REQUIREMENT –
Quote all lines below exactly. Images stay out.
━━━ INPUT ━━━
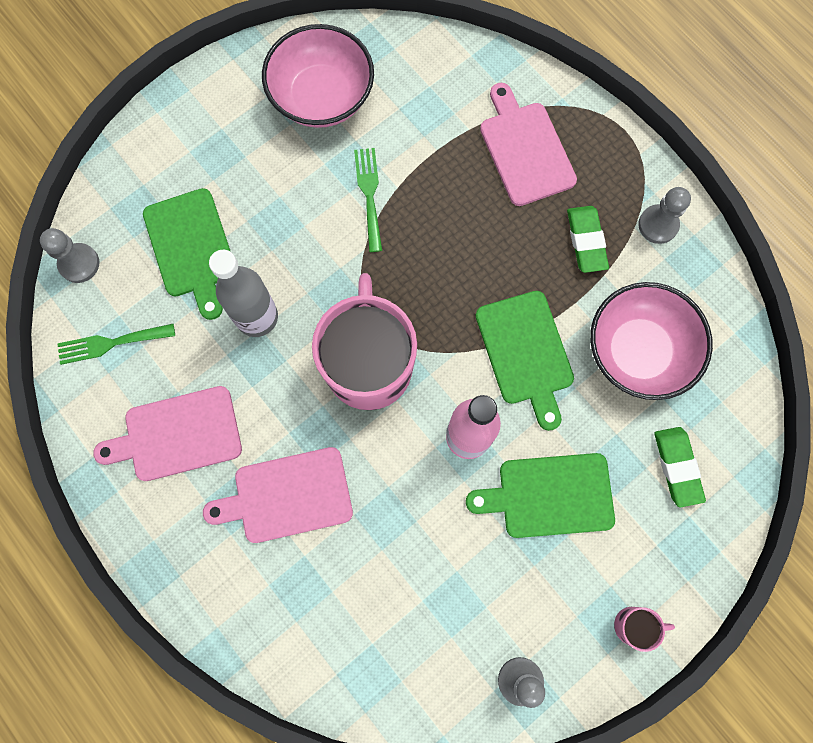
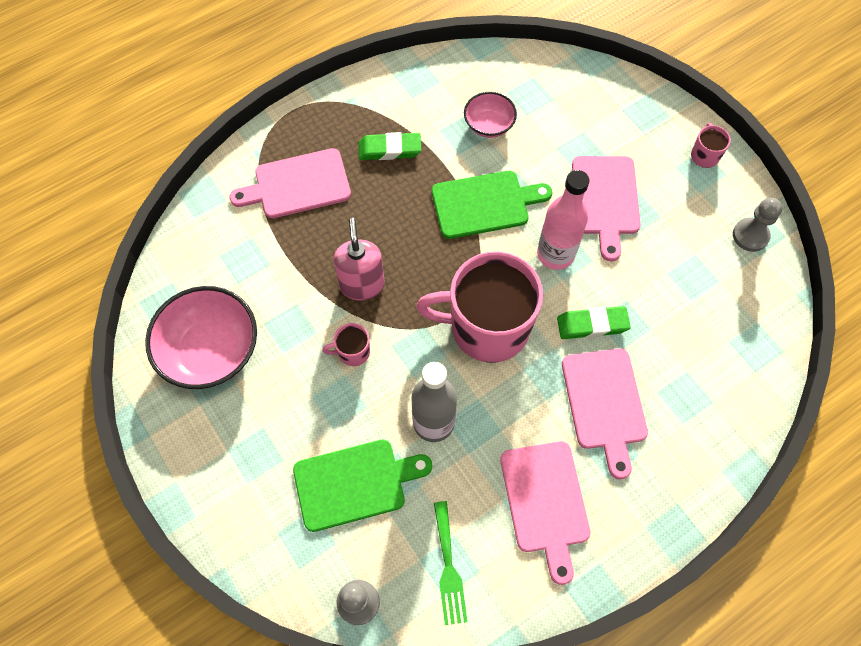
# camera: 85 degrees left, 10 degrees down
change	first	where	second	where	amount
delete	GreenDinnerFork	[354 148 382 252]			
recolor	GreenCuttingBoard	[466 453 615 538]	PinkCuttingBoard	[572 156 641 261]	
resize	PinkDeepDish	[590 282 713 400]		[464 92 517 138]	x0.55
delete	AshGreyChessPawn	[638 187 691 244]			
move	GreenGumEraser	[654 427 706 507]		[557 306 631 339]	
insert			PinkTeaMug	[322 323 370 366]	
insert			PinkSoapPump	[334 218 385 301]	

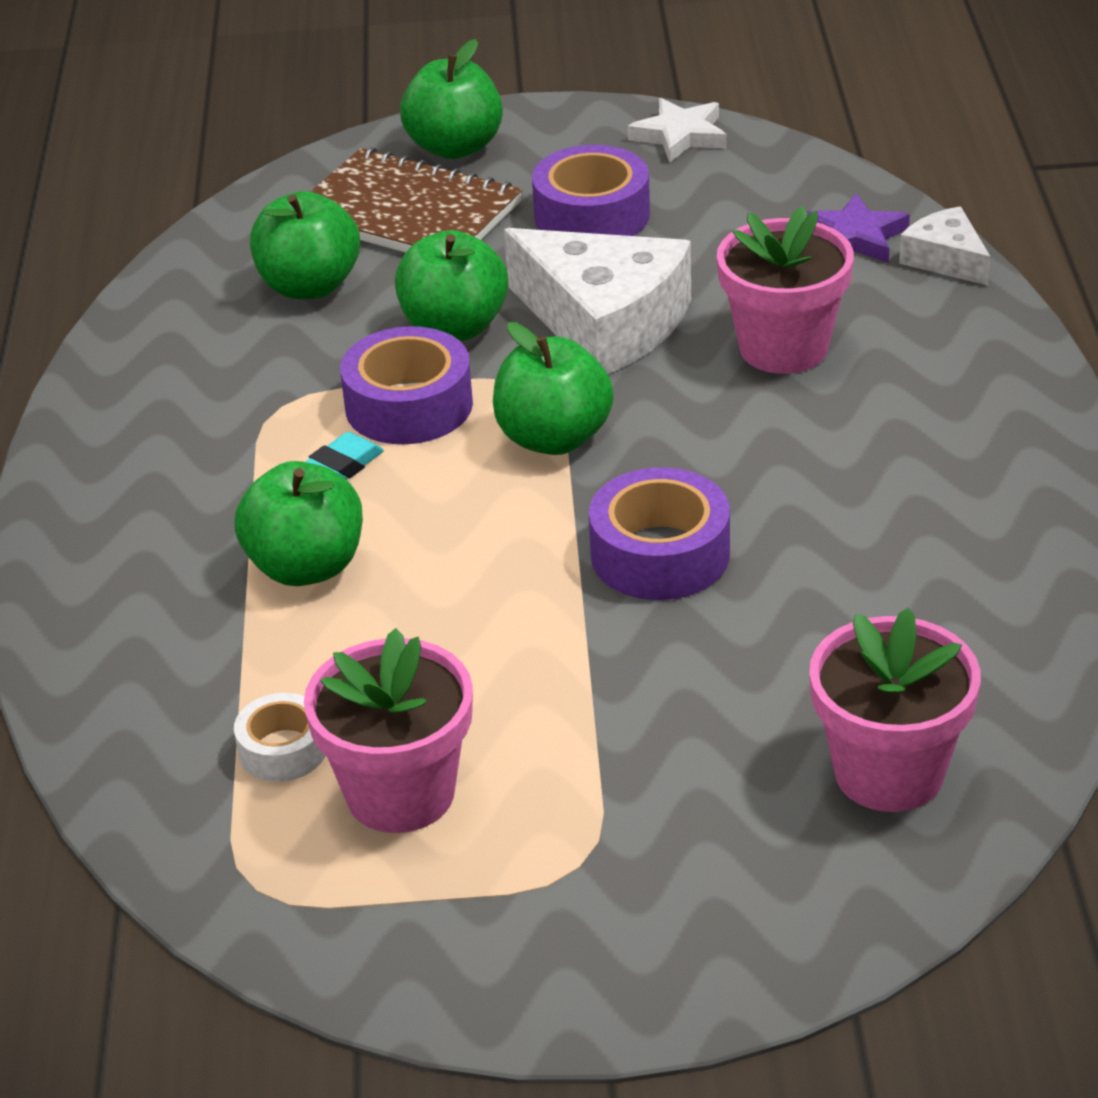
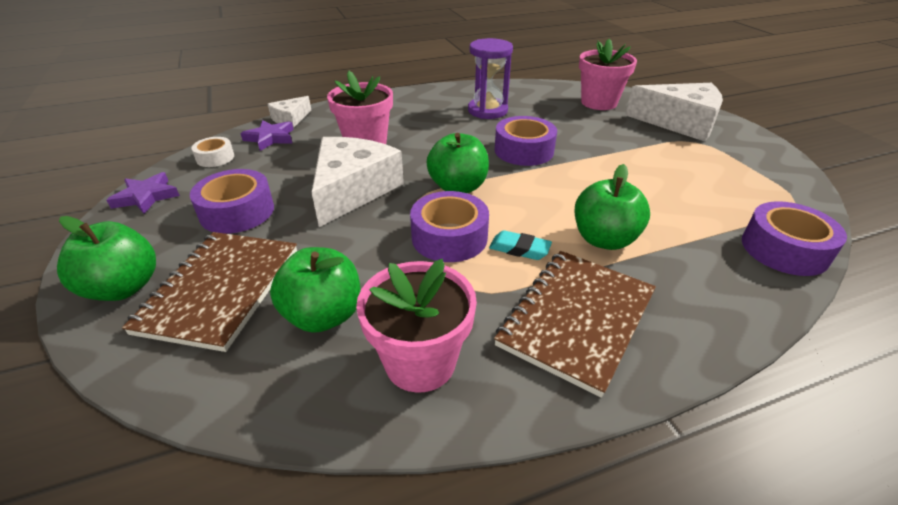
# camera: 110 degrees left, 0 degrees up
change	first	where	second	where	amount
move	WhiteTape	[234 693 325 782]		[191 137 234 167]	
move	PinkPottedPlant	[304 628 473 833]		[356 259 477 393]	
delete	GreenAppleFruit	[395 230 508 341]			
recolor	WhiteFivePointedStar	[628 98 727 163]	PurpleFivePointedStar	[106 172 180 214]	
insert			PurpleHourglass	[468 38 513 119]	
insert			RussetExerciseBook	[494 251 656 398]	
insert			WhiteCheeseWedge	[625 83 723 142]	
insert			PurpleTape	[742 201 847 276]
━━━
RESPONSE –
# camera: 85 degrees left, 10 degrees down
change	first	where	second	where	amount
delete	GreenDinnerFork	[354 148 382 252]			
recolor	GreenCuttingBoard	[466 453 615 538]	PinkCuttingBoard	[572 156 641 261]	
resize	PinkDeepDish	[590 282 713 400]		[464 92 517 138]	x0.55
delete	AshGreyChessPawn	[638 187 691 244]			
move	GreenGumEraser	[654 427 706 507]		[557 306 631 339]	
insert			PinkTeaMug	[322 323 370 366]	
insert			PinkSoapPump	[334 218 385 301]	

# camera: 110 degrees left, 0 degrees up
change	first	where	second	where	amount
move	WhiteTape	[234 693 325 782]		[191 137 234 167]	
move	PinkPottedPlant	[304 628 473 833]		[356 259 477 393]	
delete	GreenAppleFruit	[395 230 508 341]			
recolor	WhiteFivePointedStar	[628 98 727 163]	PurpleFivePointedStar	[106 172 180 214]	
insert			PurpleHourglass	[468 38 513 119]	
insert			RussetExerciseBook	[494 251 656 398]	
insert			WhiteCheeseWedge	[625 83 723 142]	
insert			PurpleTape	[742 201 847 276]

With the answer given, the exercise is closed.